Task to carry out: In the data below, find every line with the word "VBUS" and copy it.

[Version difference data]
┄┄┄┄┄┄

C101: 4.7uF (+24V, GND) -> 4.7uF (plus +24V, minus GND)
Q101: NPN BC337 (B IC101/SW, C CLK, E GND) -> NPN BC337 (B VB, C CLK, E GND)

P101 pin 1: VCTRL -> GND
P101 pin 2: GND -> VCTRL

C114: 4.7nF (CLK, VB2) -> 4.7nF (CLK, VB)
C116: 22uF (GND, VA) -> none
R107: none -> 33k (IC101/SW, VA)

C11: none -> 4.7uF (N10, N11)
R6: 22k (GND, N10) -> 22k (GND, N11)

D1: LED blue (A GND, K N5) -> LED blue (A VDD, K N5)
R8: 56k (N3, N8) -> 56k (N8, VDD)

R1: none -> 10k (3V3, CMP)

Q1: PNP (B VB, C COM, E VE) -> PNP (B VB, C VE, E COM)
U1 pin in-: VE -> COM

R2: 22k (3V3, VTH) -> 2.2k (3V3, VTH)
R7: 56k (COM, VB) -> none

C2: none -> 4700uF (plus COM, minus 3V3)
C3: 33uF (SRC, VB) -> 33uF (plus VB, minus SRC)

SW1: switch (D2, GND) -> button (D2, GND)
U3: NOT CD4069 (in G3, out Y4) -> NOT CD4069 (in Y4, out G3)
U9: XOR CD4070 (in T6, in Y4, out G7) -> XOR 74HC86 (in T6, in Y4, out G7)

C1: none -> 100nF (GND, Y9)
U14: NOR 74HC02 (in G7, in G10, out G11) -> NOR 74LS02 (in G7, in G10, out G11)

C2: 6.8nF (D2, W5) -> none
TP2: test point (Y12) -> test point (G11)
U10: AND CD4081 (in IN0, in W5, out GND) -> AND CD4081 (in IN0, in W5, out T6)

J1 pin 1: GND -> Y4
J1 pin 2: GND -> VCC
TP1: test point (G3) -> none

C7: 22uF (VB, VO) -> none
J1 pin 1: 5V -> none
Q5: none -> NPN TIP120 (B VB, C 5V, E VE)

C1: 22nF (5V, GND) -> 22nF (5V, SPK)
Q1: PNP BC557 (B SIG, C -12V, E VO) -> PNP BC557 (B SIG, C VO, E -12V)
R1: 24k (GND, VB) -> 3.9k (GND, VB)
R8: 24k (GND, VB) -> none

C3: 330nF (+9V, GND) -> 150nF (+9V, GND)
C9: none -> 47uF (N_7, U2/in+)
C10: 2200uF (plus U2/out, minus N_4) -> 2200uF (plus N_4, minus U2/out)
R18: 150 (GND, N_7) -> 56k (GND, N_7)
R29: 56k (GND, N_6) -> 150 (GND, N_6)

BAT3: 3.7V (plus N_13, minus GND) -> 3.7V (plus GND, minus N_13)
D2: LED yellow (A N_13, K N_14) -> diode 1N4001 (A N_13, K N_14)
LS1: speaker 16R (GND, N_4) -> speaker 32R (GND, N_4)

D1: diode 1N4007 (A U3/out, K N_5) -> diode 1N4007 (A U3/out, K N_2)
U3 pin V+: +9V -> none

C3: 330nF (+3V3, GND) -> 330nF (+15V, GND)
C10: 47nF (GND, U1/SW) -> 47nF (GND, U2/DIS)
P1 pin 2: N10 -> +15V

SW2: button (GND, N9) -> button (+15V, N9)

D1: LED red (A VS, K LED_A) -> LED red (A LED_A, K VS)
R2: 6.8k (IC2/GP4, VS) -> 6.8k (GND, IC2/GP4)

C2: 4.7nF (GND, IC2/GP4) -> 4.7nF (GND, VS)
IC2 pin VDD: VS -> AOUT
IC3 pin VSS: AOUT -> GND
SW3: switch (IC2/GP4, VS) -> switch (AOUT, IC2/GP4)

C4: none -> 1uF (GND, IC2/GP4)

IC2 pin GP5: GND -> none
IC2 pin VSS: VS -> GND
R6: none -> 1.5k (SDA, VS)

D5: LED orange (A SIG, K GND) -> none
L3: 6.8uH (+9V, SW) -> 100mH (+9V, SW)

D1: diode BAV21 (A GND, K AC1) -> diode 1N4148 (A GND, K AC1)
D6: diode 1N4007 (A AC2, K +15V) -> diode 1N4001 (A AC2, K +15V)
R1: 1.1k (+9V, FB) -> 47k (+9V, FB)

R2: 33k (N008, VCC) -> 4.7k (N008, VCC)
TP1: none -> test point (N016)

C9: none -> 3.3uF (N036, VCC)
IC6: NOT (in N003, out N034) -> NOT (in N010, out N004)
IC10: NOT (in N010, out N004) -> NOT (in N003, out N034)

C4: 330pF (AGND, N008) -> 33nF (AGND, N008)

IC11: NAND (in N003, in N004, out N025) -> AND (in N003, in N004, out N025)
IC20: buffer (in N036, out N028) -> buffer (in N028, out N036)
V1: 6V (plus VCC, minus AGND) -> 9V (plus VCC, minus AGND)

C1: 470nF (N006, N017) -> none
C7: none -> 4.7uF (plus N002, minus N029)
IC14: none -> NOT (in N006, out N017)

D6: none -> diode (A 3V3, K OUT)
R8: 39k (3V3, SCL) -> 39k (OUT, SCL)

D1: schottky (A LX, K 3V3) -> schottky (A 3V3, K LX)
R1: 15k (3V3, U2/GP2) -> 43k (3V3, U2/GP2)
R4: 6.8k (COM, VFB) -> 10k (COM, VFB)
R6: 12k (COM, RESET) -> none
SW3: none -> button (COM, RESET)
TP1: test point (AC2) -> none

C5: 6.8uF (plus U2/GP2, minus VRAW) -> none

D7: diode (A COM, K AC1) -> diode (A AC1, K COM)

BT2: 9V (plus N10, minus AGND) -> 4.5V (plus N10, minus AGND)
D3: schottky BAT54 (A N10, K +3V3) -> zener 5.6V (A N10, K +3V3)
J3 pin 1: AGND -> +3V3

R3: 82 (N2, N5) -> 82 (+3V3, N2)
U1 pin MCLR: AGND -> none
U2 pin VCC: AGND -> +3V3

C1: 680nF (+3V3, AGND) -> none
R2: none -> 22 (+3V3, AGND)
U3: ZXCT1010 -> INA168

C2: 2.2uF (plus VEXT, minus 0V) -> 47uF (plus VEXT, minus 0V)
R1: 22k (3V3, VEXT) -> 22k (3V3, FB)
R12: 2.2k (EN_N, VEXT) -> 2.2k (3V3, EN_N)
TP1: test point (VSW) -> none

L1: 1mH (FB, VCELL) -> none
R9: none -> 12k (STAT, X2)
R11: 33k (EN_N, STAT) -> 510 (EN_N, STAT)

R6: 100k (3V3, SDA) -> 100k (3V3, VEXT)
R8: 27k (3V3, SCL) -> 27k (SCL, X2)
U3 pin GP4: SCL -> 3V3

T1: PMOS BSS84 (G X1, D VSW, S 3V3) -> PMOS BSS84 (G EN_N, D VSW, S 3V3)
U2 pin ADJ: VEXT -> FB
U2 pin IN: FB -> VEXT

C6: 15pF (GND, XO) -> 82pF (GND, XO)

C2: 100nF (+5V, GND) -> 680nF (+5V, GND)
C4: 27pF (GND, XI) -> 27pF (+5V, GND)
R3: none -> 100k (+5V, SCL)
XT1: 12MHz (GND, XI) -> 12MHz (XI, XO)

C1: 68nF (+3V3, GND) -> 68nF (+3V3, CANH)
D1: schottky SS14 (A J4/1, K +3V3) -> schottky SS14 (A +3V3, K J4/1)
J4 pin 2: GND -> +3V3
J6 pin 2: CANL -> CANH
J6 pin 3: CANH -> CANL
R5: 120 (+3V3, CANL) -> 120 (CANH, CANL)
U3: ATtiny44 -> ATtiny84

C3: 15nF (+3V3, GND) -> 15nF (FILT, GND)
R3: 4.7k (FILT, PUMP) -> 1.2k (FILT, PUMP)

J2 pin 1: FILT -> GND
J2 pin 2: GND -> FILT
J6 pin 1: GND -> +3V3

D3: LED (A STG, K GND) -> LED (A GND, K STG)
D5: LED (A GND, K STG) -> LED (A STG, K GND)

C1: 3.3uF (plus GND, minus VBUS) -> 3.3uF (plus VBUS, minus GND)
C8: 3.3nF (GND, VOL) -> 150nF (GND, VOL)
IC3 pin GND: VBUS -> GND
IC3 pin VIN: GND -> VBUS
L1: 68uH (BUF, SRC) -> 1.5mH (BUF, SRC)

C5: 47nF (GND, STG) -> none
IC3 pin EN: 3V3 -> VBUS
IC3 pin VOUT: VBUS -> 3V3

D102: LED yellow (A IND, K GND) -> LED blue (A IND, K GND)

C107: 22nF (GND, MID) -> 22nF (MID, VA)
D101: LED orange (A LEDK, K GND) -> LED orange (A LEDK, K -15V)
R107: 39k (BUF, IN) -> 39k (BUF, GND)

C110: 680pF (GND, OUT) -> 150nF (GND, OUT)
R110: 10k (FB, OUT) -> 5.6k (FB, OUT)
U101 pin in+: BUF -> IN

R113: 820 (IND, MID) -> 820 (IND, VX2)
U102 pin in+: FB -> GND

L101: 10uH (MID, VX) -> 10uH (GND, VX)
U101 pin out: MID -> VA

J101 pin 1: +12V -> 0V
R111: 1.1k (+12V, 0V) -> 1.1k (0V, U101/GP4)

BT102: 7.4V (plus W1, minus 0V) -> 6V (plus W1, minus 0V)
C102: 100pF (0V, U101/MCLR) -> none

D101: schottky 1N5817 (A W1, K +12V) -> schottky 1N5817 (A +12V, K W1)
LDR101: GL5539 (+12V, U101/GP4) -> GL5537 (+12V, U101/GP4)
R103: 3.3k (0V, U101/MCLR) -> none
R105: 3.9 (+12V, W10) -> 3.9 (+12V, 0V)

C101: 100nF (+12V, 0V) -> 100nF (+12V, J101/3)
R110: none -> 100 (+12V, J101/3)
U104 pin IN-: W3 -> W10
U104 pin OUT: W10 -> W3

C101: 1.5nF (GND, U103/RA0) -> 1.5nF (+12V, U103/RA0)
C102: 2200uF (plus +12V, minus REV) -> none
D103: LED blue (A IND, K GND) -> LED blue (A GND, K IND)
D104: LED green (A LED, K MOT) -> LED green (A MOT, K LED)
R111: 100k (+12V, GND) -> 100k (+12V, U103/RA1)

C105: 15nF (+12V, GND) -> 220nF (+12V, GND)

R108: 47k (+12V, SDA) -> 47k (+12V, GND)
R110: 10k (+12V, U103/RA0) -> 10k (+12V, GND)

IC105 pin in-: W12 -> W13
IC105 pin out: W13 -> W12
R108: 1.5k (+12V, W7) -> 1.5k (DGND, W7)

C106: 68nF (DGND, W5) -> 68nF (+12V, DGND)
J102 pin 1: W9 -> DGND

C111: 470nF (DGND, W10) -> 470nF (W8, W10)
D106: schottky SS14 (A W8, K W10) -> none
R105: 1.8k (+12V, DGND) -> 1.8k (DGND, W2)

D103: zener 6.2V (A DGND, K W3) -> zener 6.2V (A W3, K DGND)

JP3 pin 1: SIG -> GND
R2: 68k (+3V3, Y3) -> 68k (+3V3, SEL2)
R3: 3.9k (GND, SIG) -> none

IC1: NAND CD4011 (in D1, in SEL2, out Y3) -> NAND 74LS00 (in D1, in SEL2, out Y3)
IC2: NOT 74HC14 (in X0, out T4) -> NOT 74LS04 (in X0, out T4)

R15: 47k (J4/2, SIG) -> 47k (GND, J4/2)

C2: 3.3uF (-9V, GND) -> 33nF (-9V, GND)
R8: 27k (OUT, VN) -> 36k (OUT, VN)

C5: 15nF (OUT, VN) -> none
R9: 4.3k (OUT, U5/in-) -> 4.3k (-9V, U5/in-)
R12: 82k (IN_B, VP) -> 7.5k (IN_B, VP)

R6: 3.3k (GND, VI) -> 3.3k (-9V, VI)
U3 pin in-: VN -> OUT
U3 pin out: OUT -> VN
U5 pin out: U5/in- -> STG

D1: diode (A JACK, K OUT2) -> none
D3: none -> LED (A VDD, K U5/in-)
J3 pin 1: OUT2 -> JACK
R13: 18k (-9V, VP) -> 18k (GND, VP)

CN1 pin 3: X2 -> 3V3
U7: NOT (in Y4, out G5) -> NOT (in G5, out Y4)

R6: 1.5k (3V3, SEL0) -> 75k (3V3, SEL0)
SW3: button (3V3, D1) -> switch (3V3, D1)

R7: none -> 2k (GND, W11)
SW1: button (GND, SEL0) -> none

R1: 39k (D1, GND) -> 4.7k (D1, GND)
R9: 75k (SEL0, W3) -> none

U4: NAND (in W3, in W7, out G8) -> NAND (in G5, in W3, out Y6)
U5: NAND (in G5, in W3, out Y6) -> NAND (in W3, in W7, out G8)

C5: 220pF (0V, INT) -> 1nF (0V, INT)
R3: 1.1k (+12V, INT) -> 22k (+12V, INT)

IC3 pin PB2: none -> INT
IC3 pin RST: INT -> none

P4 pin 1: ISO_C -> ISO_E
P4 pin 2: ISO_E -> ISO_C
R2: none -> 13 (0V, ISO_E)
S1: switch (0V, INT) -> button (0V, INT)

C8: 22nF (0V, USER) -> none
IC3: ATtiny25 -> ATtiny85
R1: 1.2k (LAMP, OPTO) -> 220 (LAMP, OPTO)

┄┄┄┄┄┄

Exercise solution:
C1: 3.3uF (plus GND, minus VBUS) -> 3.3uF (plus VBUS, minus GND)
IC3 pin GND: VBUS -> GND
IC3 pin VIN: GND -> VBUS
IC3 pin EN: 3V3 -> VBUS
IC3 pin VOUT: VBUS -> 3V3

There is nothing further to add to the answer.